* **Object change descriptions**:
=== Begin Enclosure ===

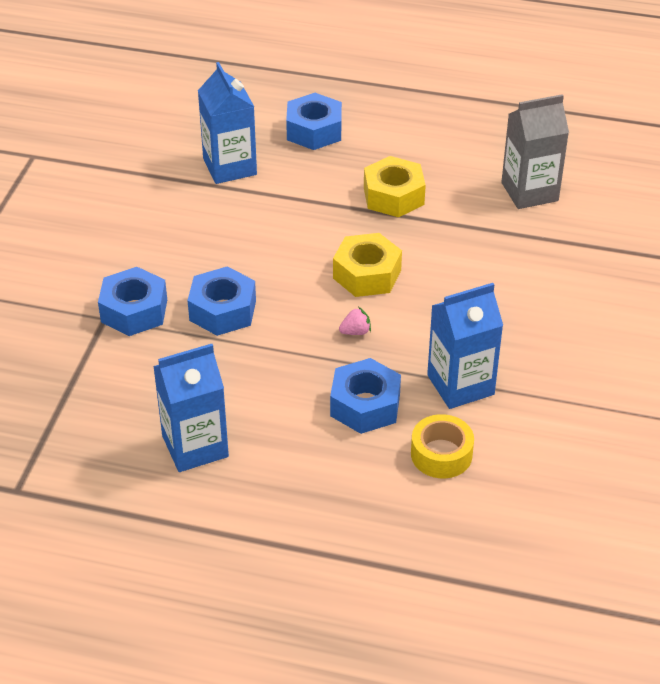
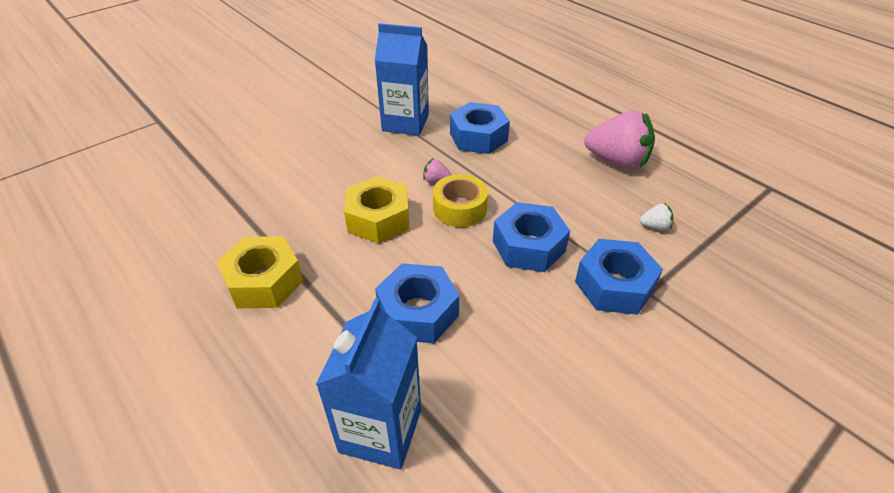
camera: 145 degrees left, 0 degrees up
blue carton [153,344,229,472] -> pink strawberry [584,111,655,169]
blue nut [286,93,342,150] -> blue nut moved to [375,263,459,343]
yellow tape [411,414,474,478] -> yellow tape moved to [433,174,488,227]
grey carton [501,94,569,209] -> none
none -> white strawberry [640,203,673,230]

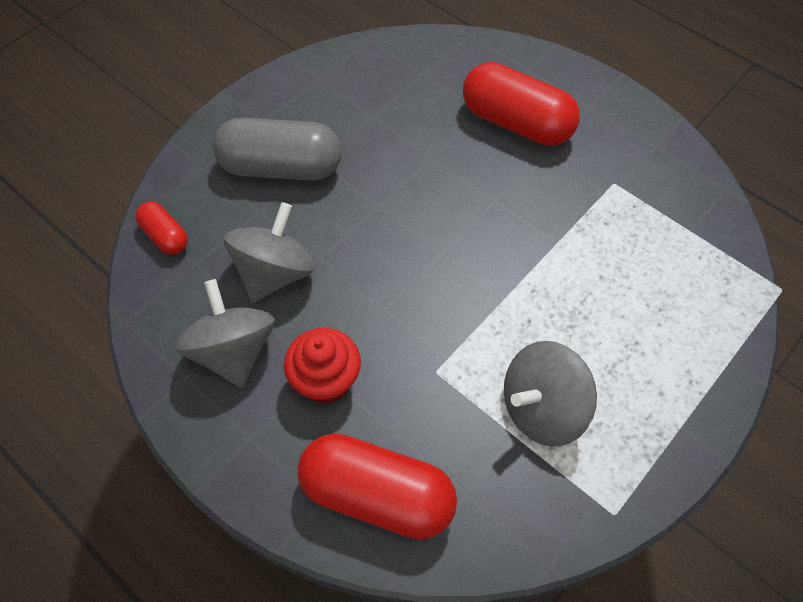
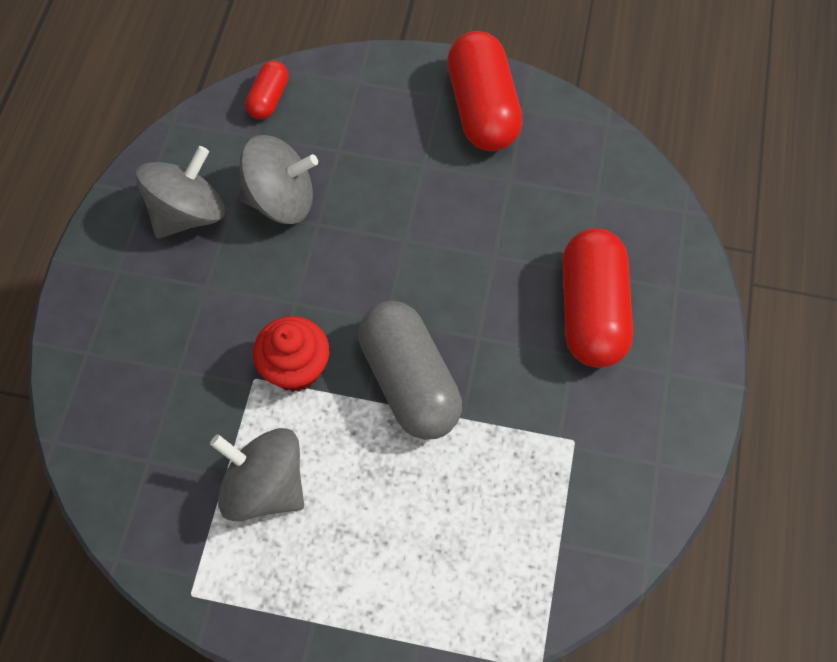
camera: 60 degrees right, 5 degrees up
grey capsule [213,118,342,181] -> grey capsule moved to [358,301,462,440]
red cupcake [284,328,361,404] -> red cupcake moved to [253,316,329,392]
red capsule [298,433,457,540] -> red capsule moved to [447,31,523,152]

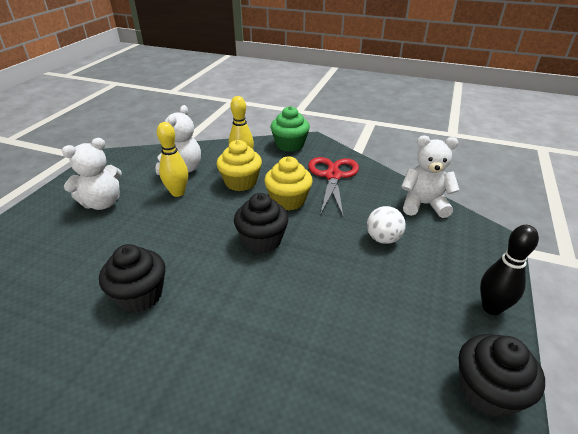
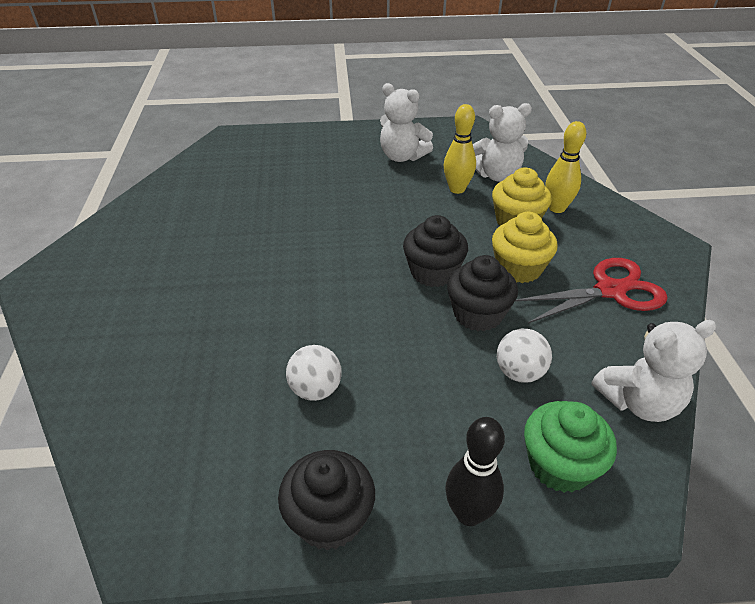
camera: 65 degrees right, 5 degrees up
black cupcake [99,244,165,313] -> black cupcake moved to [447,255,518,331]
green cupcake [271,106,310,152] -> green cupcake moved to [524,401,617,493]
white teddy bear [401,136,460,218] -> white teddy bear turned 90 degrees clockwise [592,320,716,422]
none -> white ball [286,345,342,401]

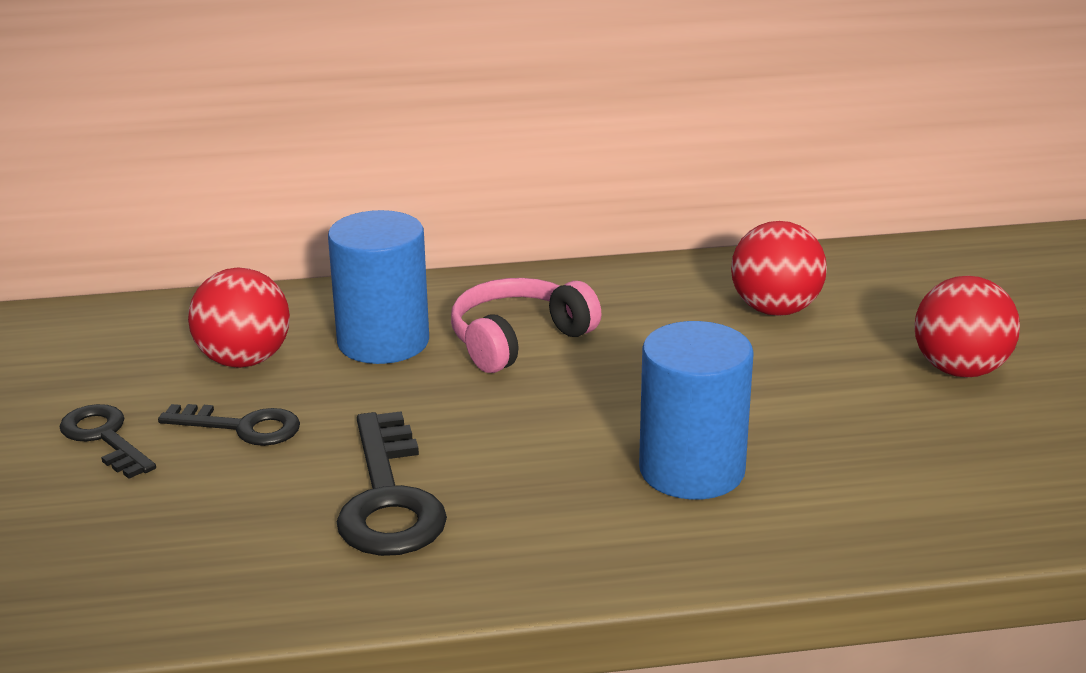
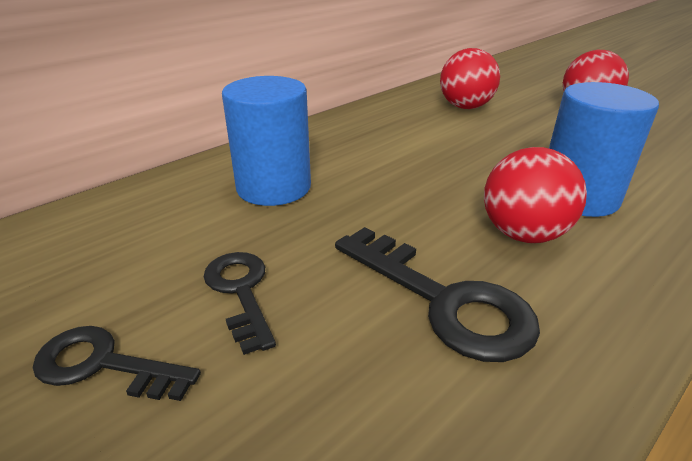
camera: 35 degrees left, 5 degrees up
black key [158,404,300,446] -> black key turned 90 degrees counterclockwise [204,252,276,355]
red ball [188,267,290,368] -> red ball moved to [484,147,587,243]
pink headphones [451,278,601,373] -> none

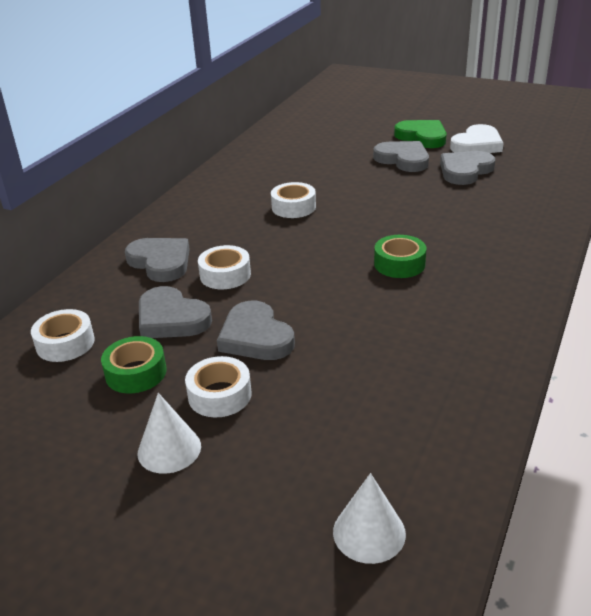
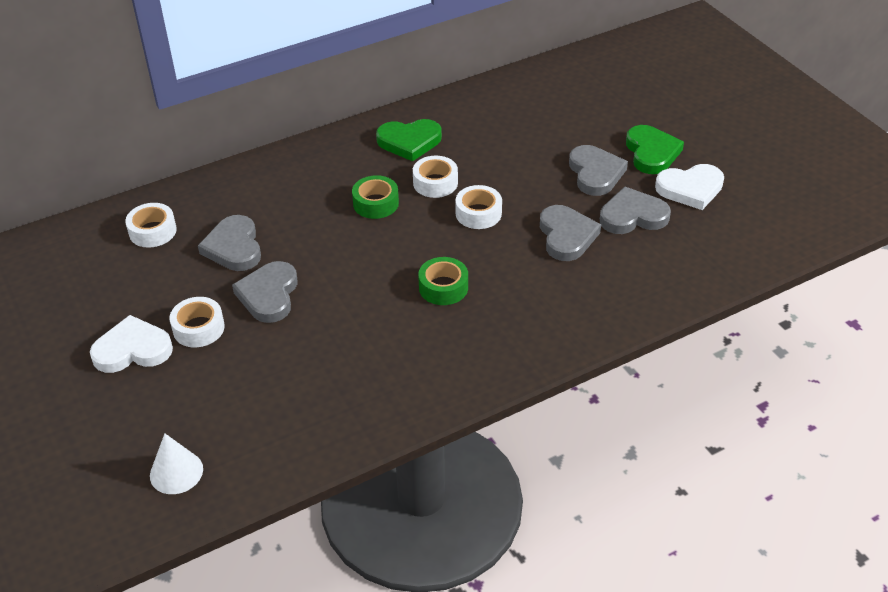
camera: 35 degrees right, 10 degrees up
green tape [101,336,167,393] -> green tape moved to [352,175,399,219]
grey heart [125,238,190,282] -> grey heart moved to [540,205,601,261]
white cone [138,393,201,474] -> white heart [90,315,173,373]
white tape [198,245,251,289] -> white tape moved to [455,185,502,229]
none -> green heart [376,119,442,161]

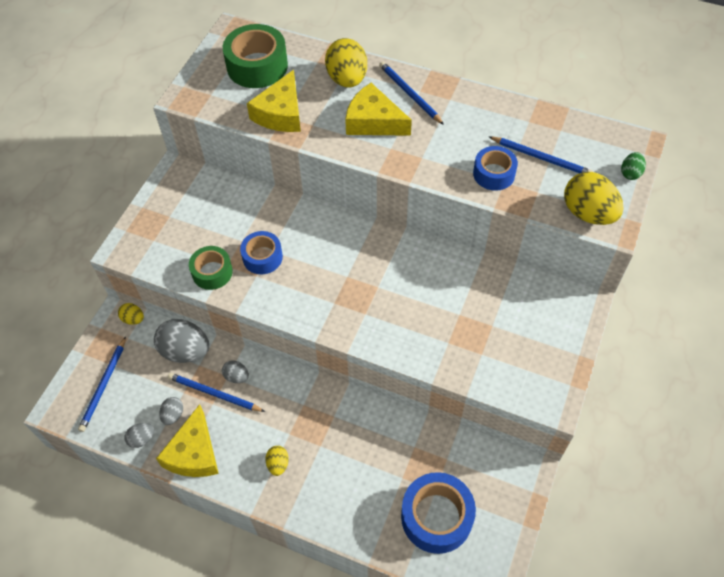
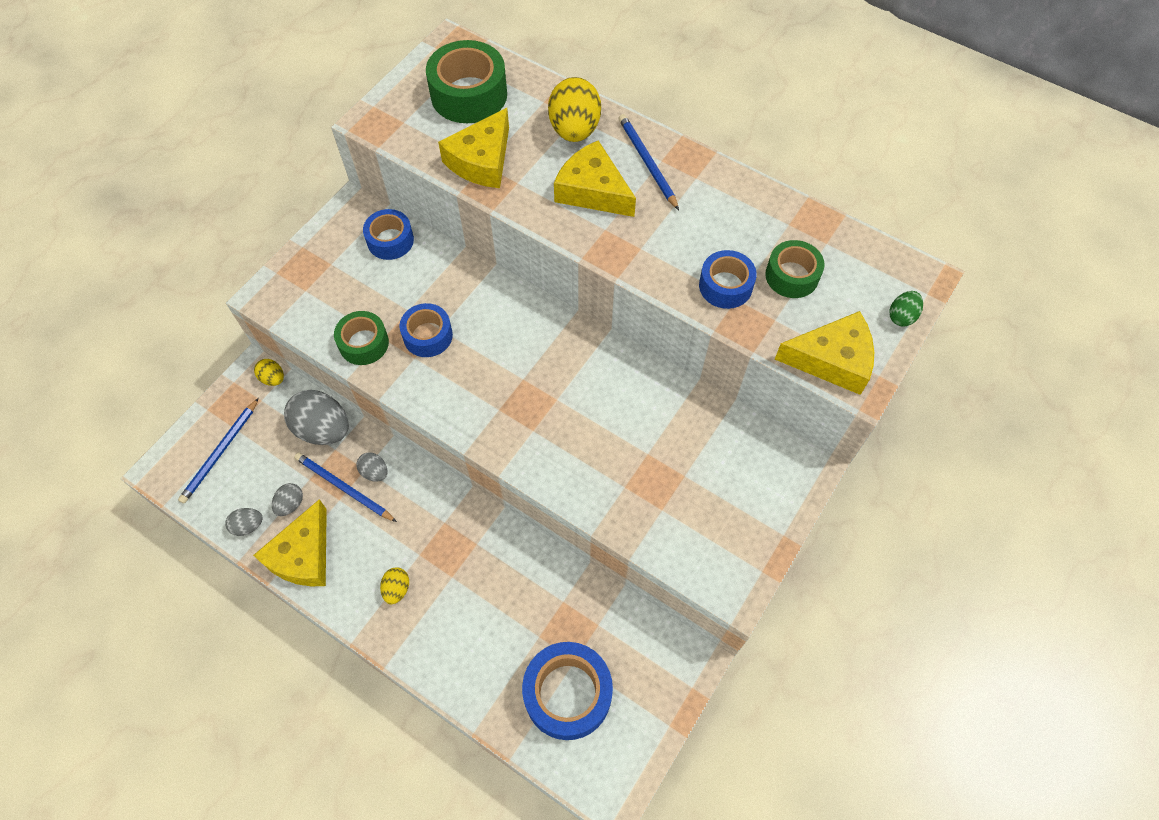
camera: 10 degrees right, 5 degrees up
blue pencil [488,136,593,173] -> green tape [765,240,825,298]
yellow egg [564,172,624,225] -> yellow cheese [775,311,874,395]
none -> blue tape [363,209,414,260]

=== End Enclosure ===

Write out word for word the lines above that run from the one with "red cupcake [284,328,361,404]" to the one with "black cupcake [99,244,165,313]". Include both end lines; exclude the images.

red cupcake [284,328,361,404] -> red cupcake moved to [253,316,329,392]
red capsule [298,433,457,540] -> red capsule moved to [447,31,523,152]

camera: 65 degrees right, 5 degrees up
black cupcake [99,244,165,313] -> black cupcake moved to [447,255,518,331]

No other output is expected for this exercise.